**Problem to solve:** Your copy should start at the line with "camera: 60 degrees left, 0 degrees up" and end at the line with "turned: orange lekigi" in the data below. Transcribe only those lines, exactly, pictures excluded.

**Supplied records:**

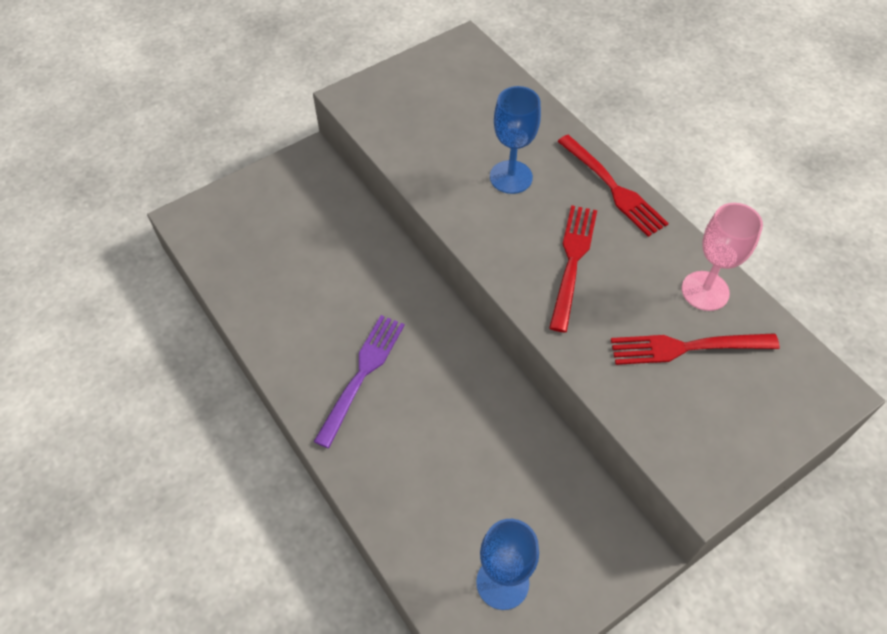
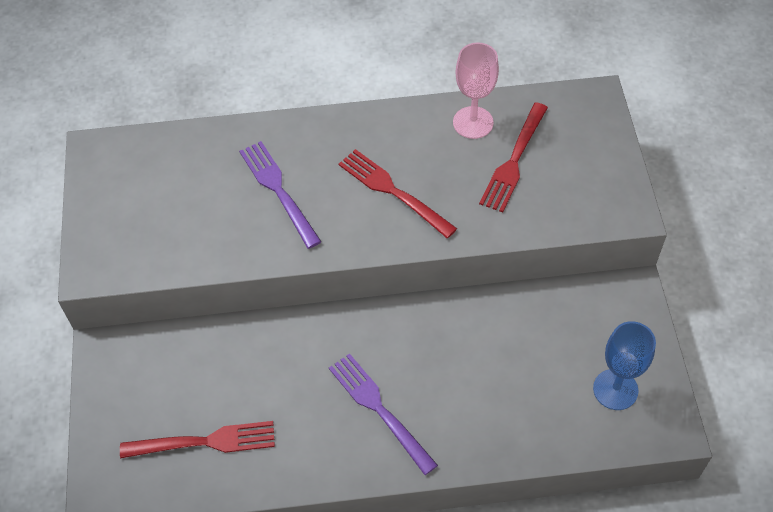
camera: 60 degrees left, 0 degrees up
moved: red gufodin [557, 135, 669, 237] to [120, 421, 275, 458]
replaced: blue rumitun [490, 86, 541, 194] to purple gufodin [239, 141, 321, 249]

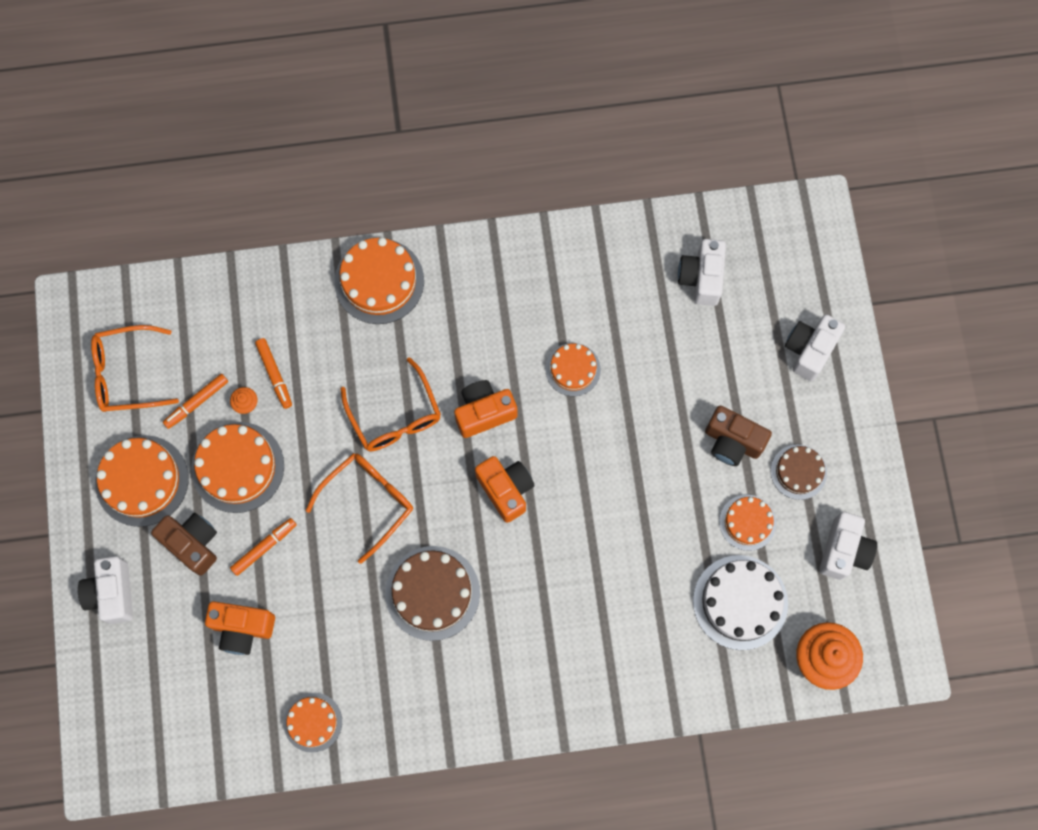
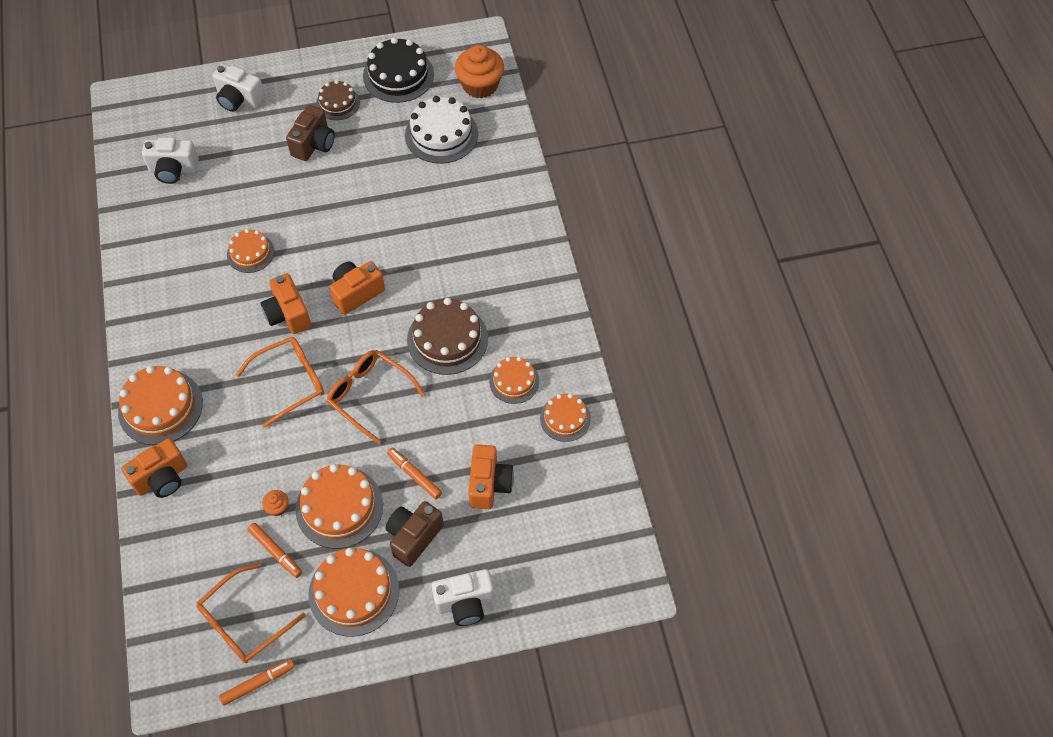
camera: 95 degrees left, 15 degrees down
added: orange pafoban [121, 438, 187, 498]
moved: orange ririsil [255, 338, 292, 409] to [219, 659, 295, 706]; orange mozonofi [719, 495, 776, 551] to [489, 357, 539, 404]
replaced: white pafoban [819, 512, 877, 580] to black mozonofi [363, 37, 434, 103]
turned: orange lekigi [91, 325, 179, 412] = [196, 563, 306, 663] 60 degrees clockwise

==

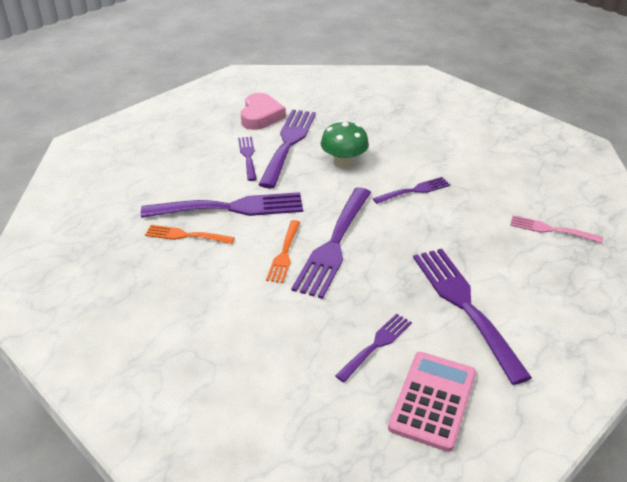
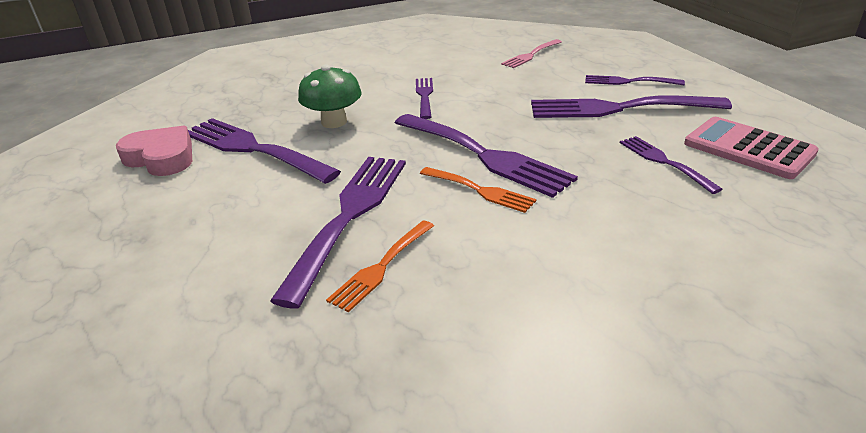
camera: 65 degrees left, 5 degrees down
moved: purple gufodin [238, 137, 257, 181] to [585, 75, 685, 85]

**Solution for this exercise:**
camera: 60 degrees left, 0 degrees up
moved: red gufodin [557, 135, 669, 237] to [120, 421, 275, 458]
replaced: blue rumitun [490, 86, 541, 194] to purple gufodin [239, 141, 321, 249]

camera: 95 degrees left, 15 degrees down
added: orange pafoban [121, 438, 187, 498]
moved: orange ririsil [255, 338, 292, 409] to [219, 659, 295, 706]; orange mozonofi [719, 495, 776, 551] to [489, 357, 539, 404]
replaced: white pafoban [819, 512, 877, 580] to black mozonofi [363, 37, 434, 103]
turned: orange lekigi [91, 325, 179, 412] = [196, 563, 306, 663] 60 degrees clockwise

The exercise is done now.